--- START ---
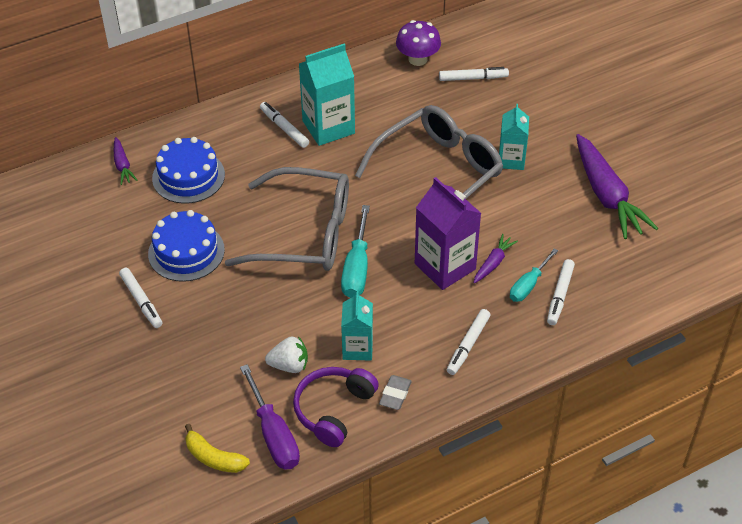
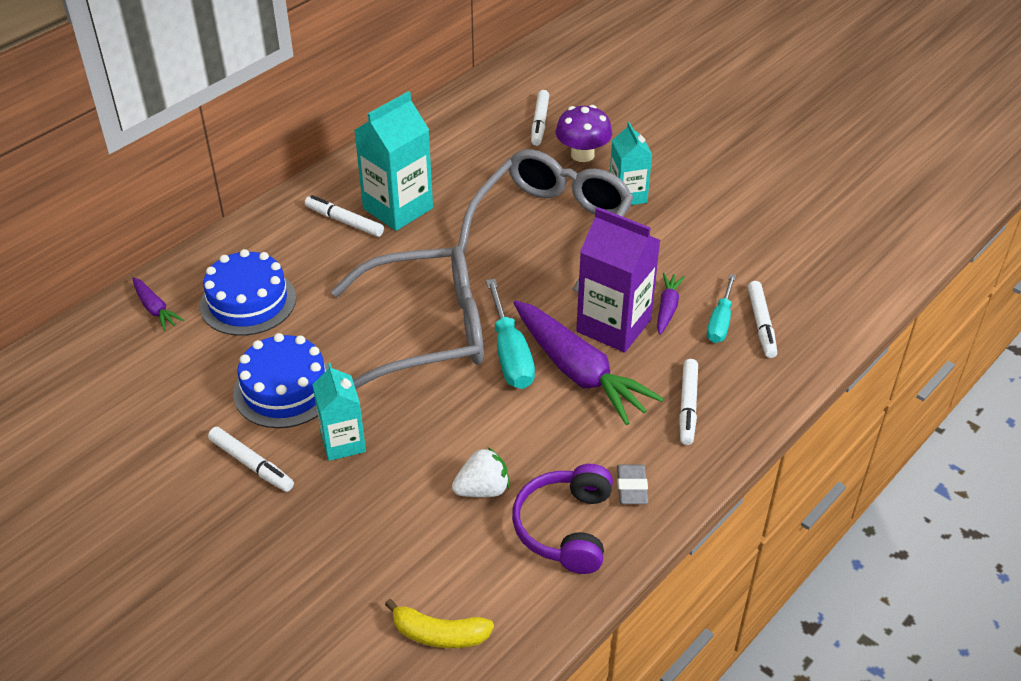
camera: 20 degrees left, 5 degrees down
(273, 434) = (503, 580): purple screwdriver -> none
(357, 348) = (558, 446): turquoise carton -> turquoise carton (343, 442)
(417, 59) = (467, 116): purple mushroom -> purple mushroom (582, 154)
(473, 78) = (540, 122): white marker -> white marker turned 120 degrees clockwise
(607, 195) = (752, 207): purple carrot -> purple carrot (579, 372)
--- END ---
Work instruction: Take the line containing "(473, 78) = (540, 122): white" as the start and the last line of the data as the end, and reproduce that range exactly.

Response to the exercise:
(473, 78) = (540, 122): white marker -> white marker turned 120 degrees clockwise
(607, 195) = (752, 207): purple carrot -> purple carrot (579, 372)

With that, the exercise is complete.